EXERCISE DESCRIPTION » Copy every line from the one that holds "GAS1 pin DO: GP16 -> GP10" to the end of the records below, exactly and with nothing else, but without any pictures.

STUDY MATERIAL »
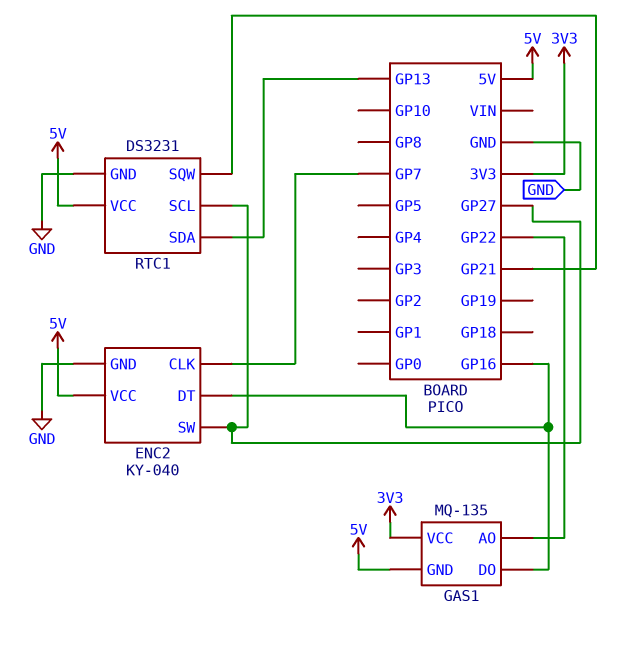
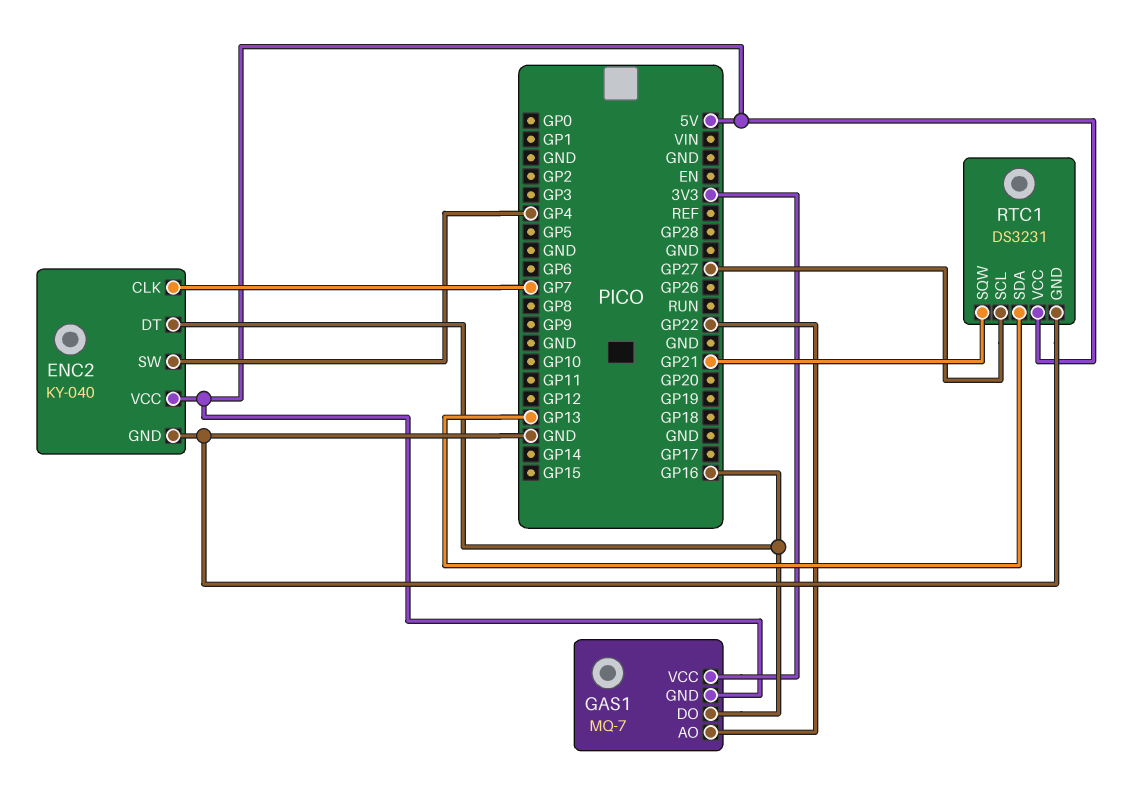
ENC2 pin SW: GP27 -> GP4
GAS1: MQ-135 -> MQ-7

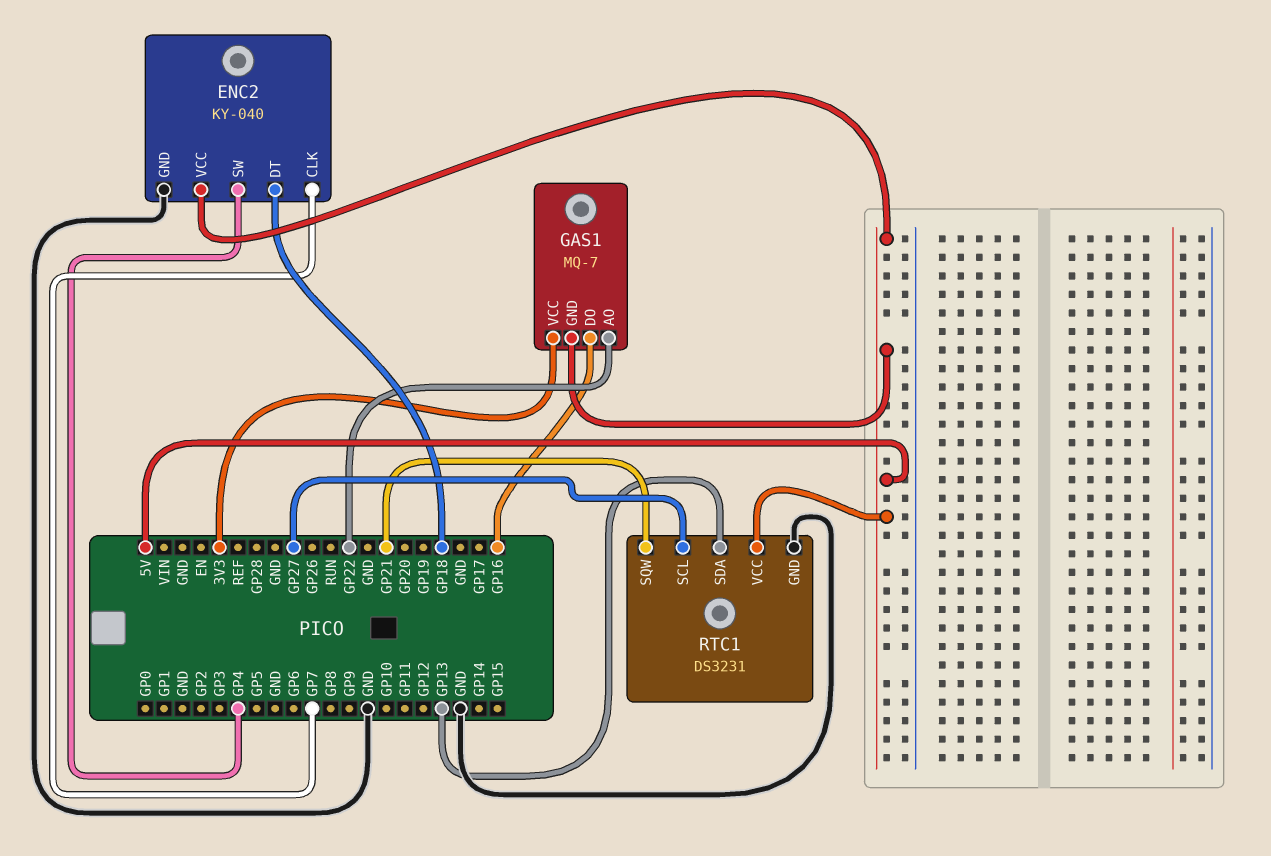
ENC2 pin DT: GP16 -> GP18

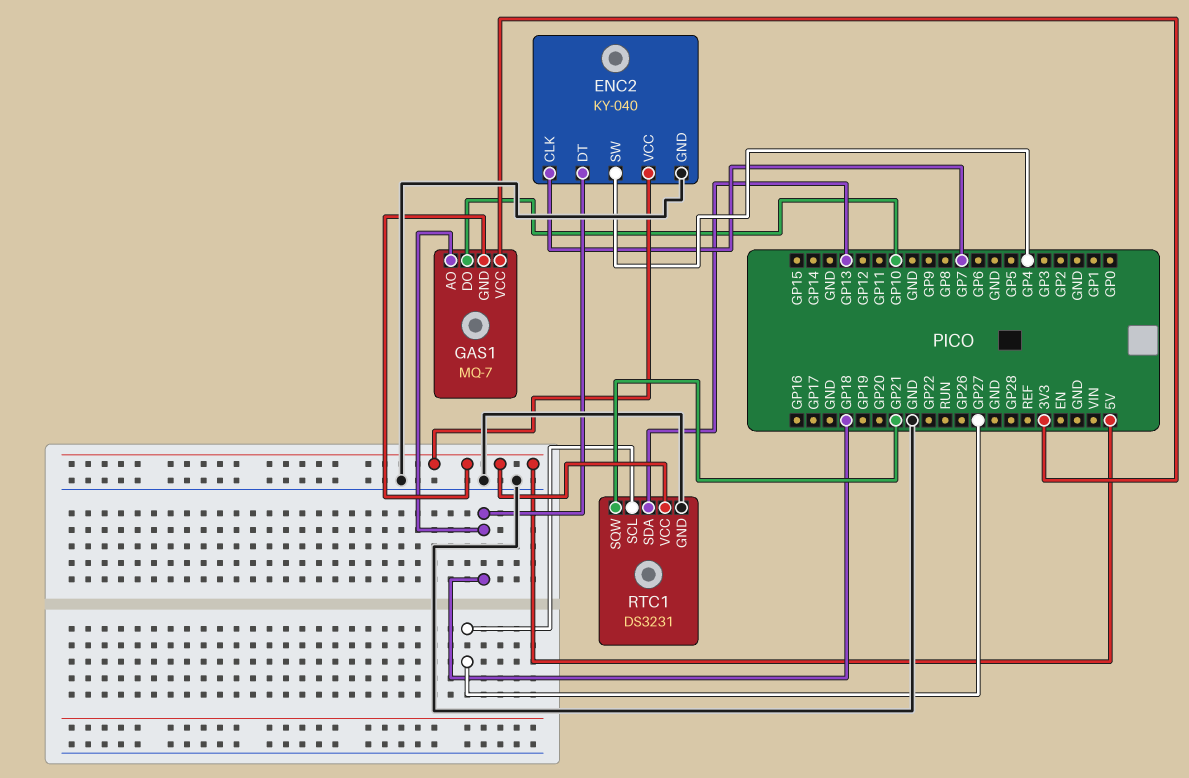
GAS1 pin AO: GP22 -> GP18
GAS1 pin DO: GP16 -> GP10

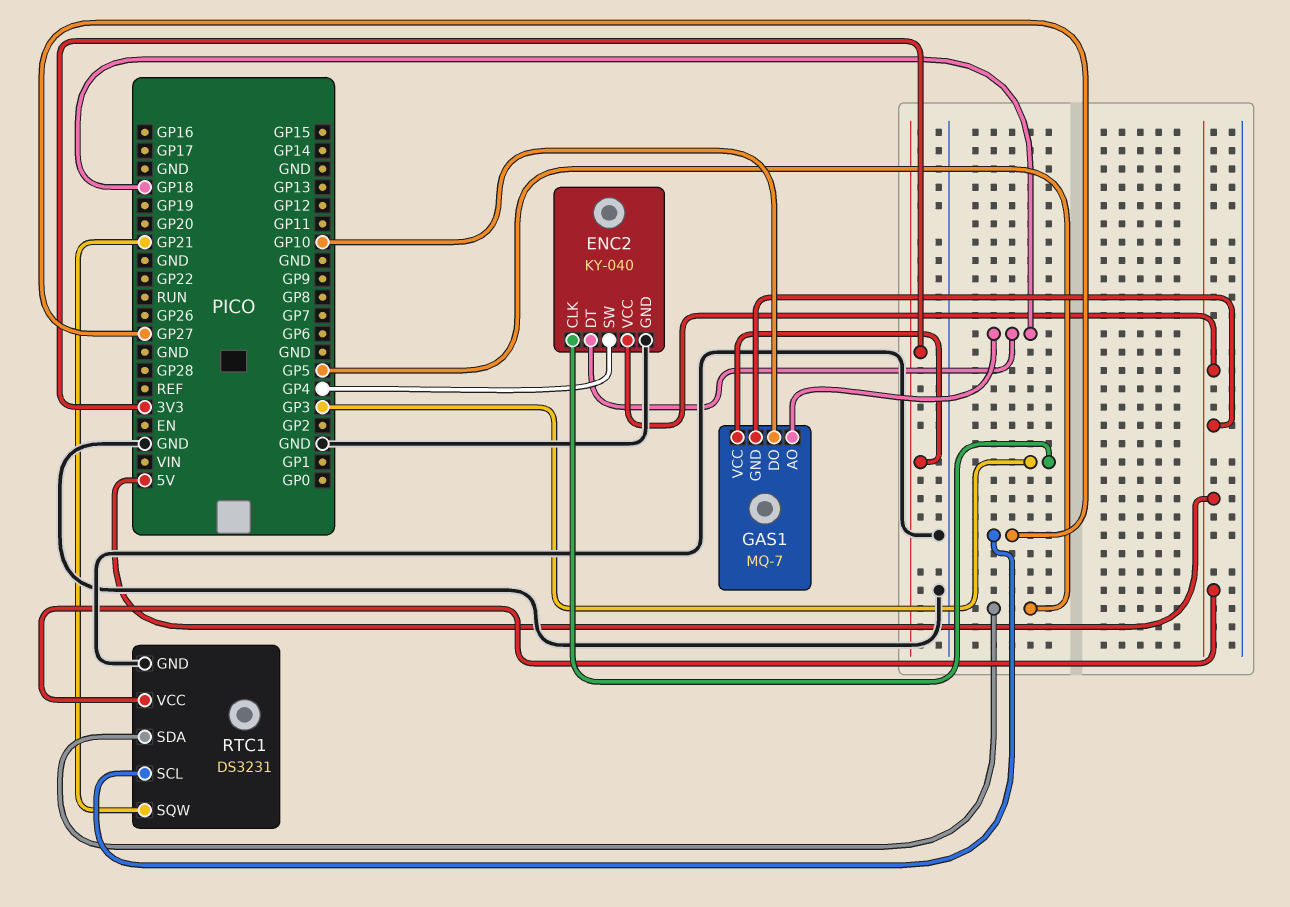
ENC2 pin CLK: GP7 -> GP3
RTC1 pin SDA: GP13 -> GP5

ANSWER BELOW »
GAS1 pin DO: GP16 -> GP10

ENC2 pin CLK: GP7 -> GP3
RTC1 pin SDA: GP13 -> GP5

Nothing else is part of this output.